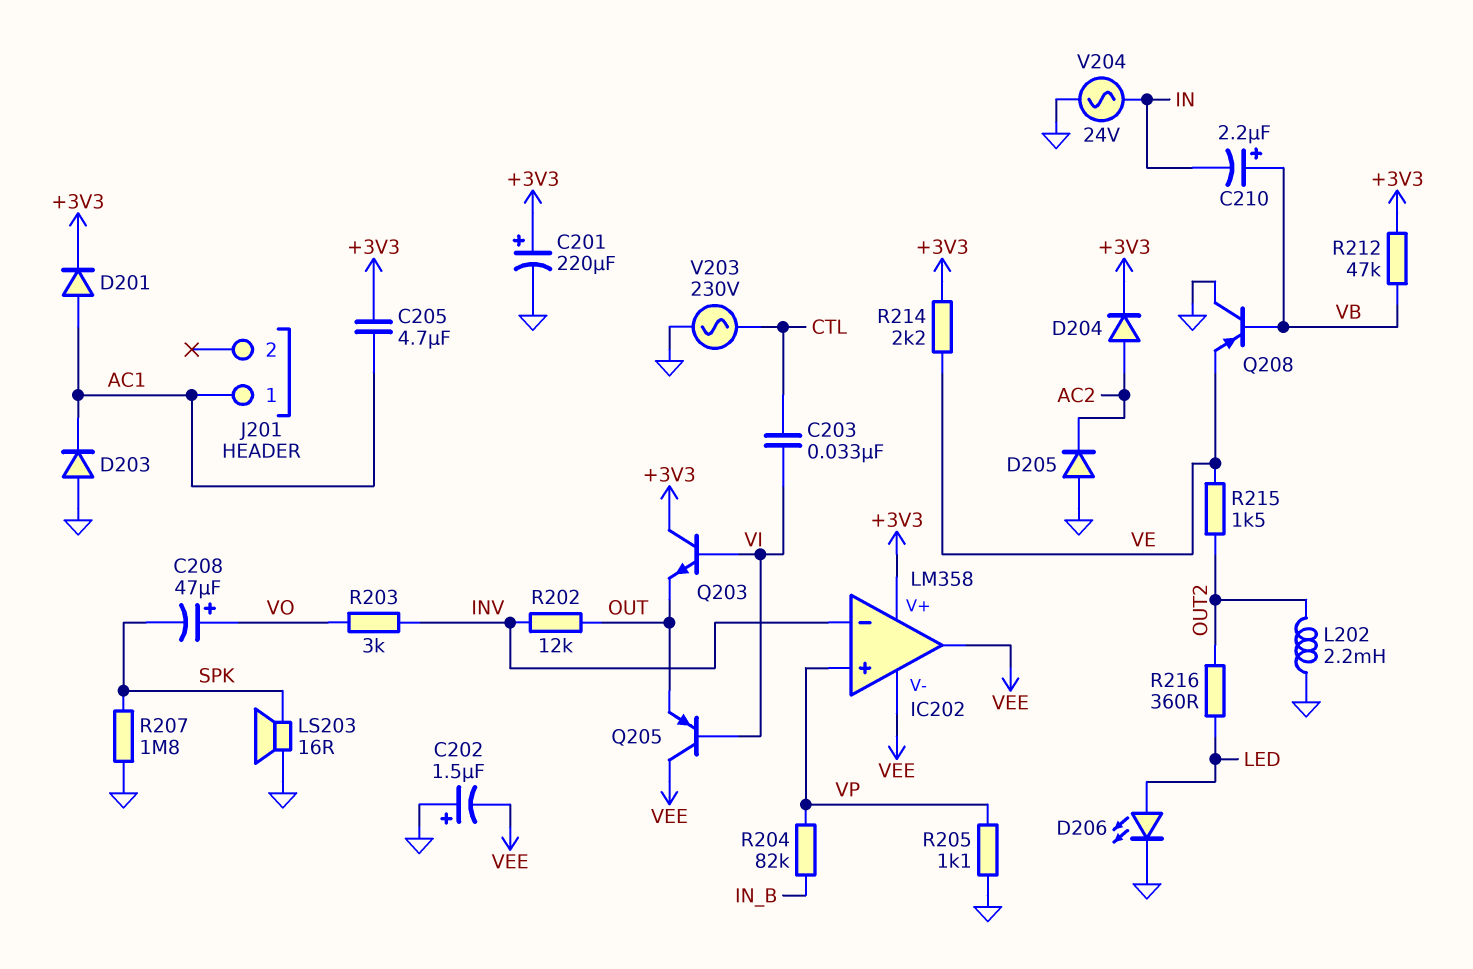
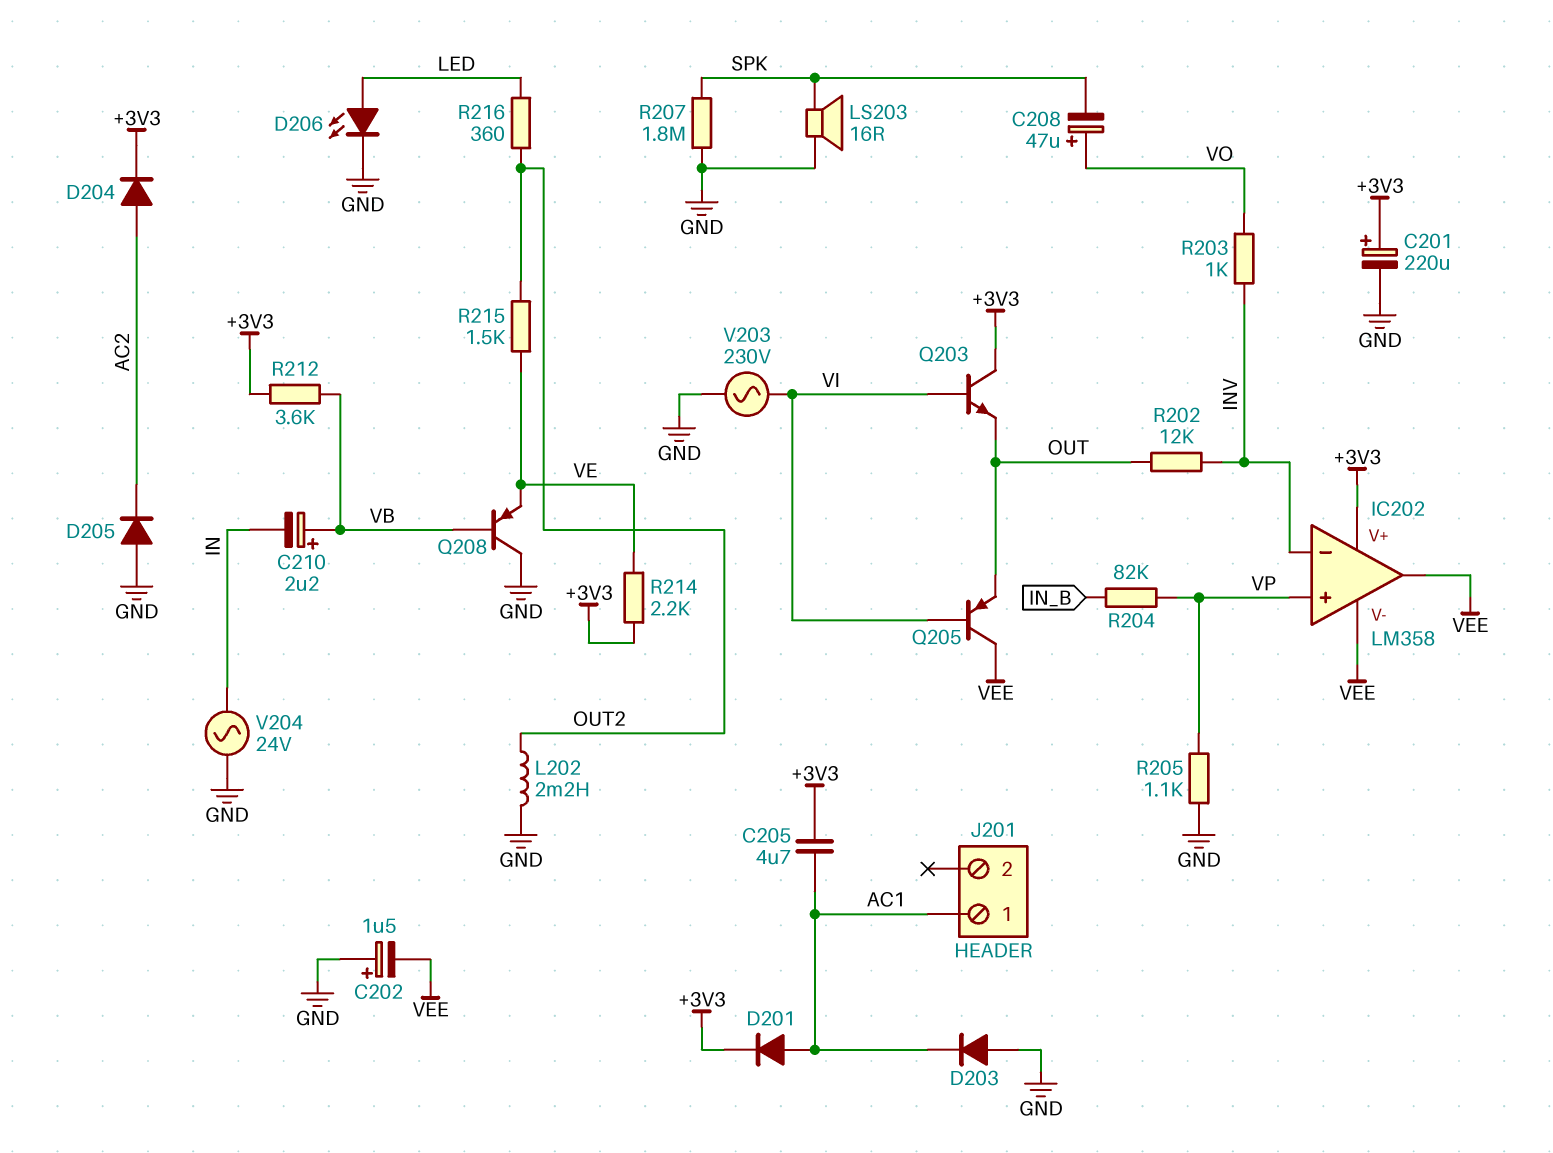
C203: 33nF (CTL, VI) -> none
R203: 3k (INV, VO) -> 1k (INV, VO)
R212: 47k (+3V3, VB) -> 3.6k (+3V3, VB)
V203: AC 230V (CTL, GND) -> AC 230V (GND, VI)

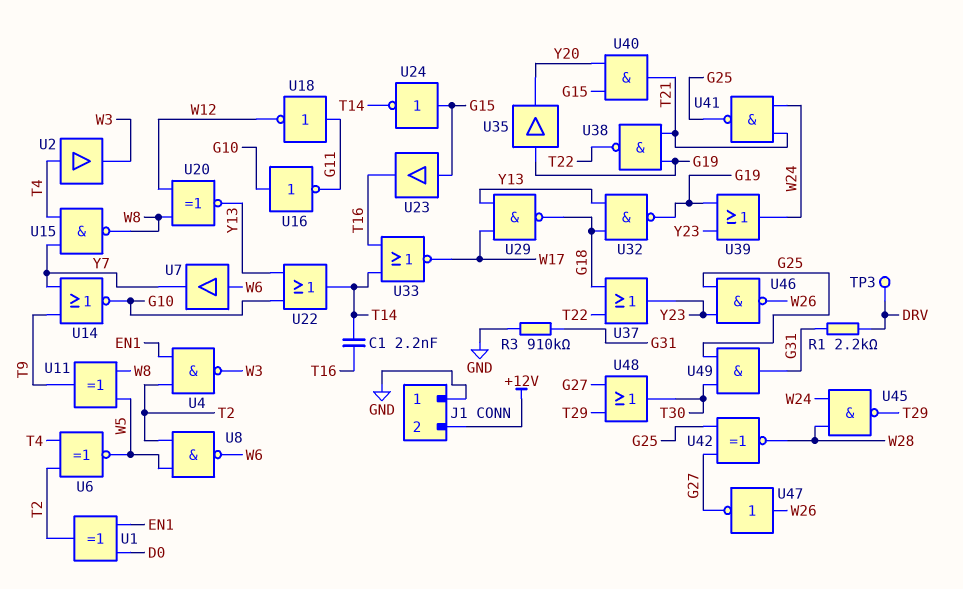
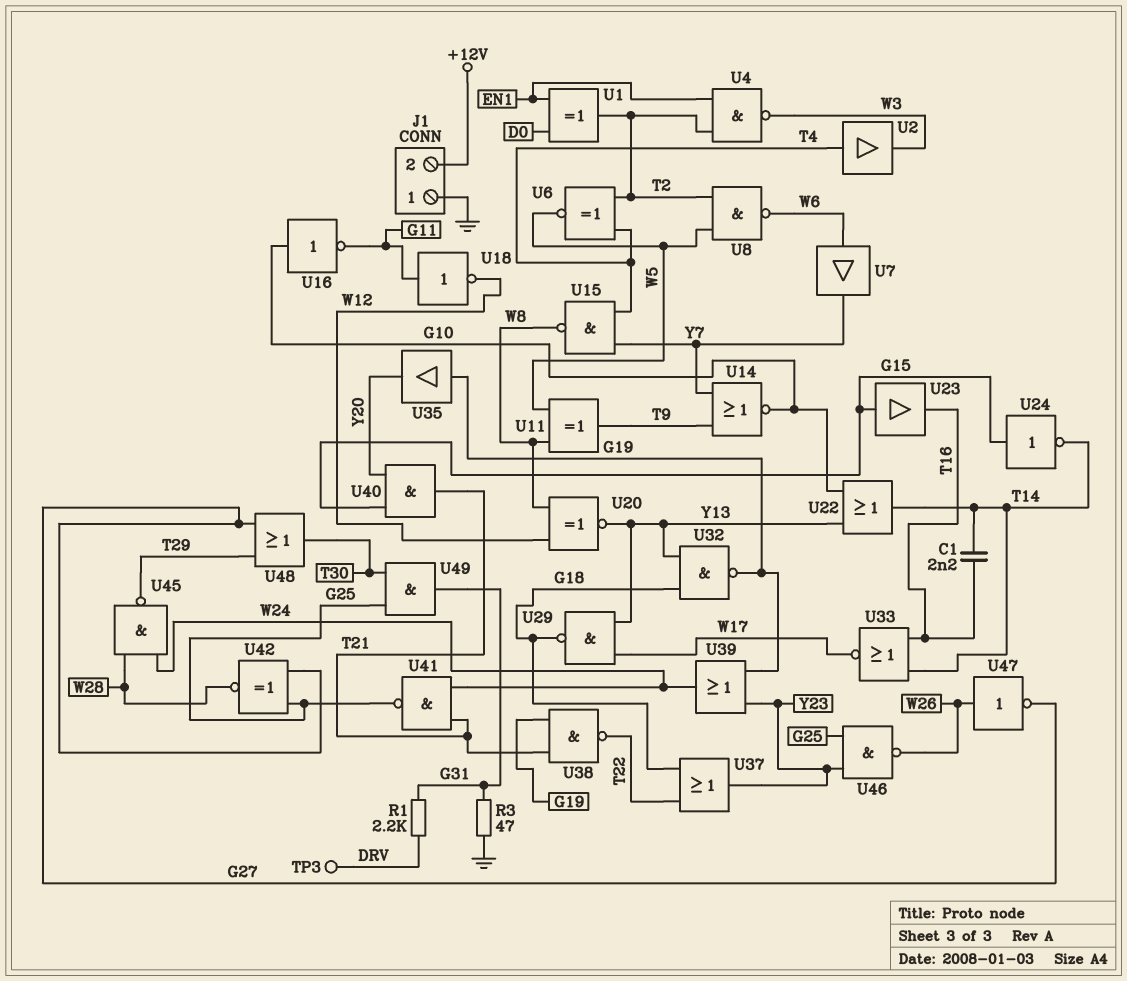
R3: 910k (G31, GND) -> 47 (G31, GND)

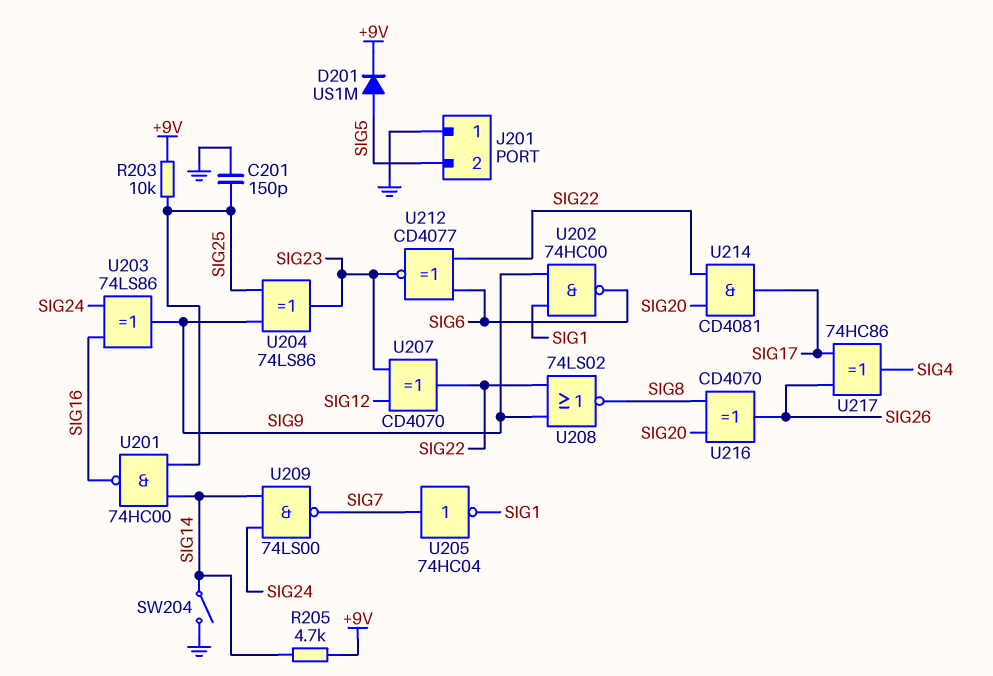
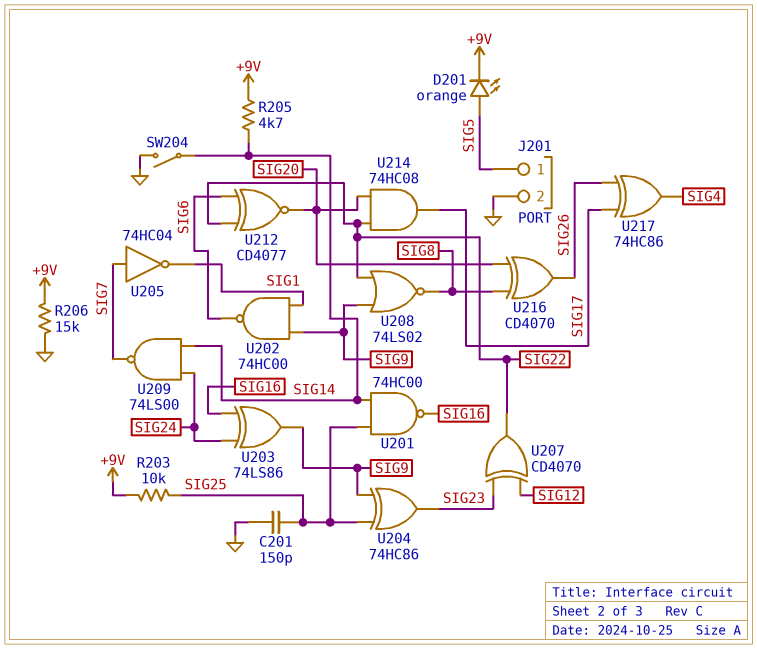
D201: diode US1M (A SIG5, K +9V) -> LED orange (A SIG5, K +9V)
J201 pin 1: GND -> SIG5
J201 pin 2: SIG5 -> GND
R206: none -> 15k (+9V, GND)
U204: XOR 74LS86 (in SIG9, in SIG25, out SIG23) -> XOR 74HC86 (in SIG9, in SIG25, out SIG23)
U212: XNOR CD4077 (in SIG6, in SIG22, out SIG23) -> XNOR CD4077 (in SIG6, in SIG22, out SIG20)
U214: AND CD4081 (in SIG20, in SIG22, out SIG17) -> AND 74HC08 (in SIG20, in SIG22, out SIG17)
◇ ◇ ◇ ◇ ◇ ◇ ◇
I would like the data copied exactly as it stands, with no pictures included.

# Solution to this task
C203: 33nF (CTL, VI) -> none
R203: 3k (INV, VO) -> 1k (INV, VO)
R212: 47k (+3V3, VB) -> 3.6k (+3V3, VB)
V203: AC 230V (CTL, GND) -> AC 230V (GND, VI)

R3: 910k (G31, GND) -> 47 (G31, GND)

D201: diode US1M (A SIG5, K +9V) -> LED orange (A SIG5, K +9V)
J201 pin 1: GND -> SIG5
J201 pin 2: SIG5 -> GND
R206: none -> 15k (+9V, GND)
U204: XOR 74LS86 (in SIG9, in SIG25, out SIG23) -> XOR 74HC86 (in SIG9, in SIG25, out SIG23)
U212: XNOR CD4077 (in SIG6, in SIG22, out SIG23) -> XNOR CD4077 (in SIG6, in SIG22, out SIG20)
U214: AND CD4081 (in SIG20, in SIG22, out SIG17) -> AND 74HC08 (in SIG20, in SIG22, out SIG17)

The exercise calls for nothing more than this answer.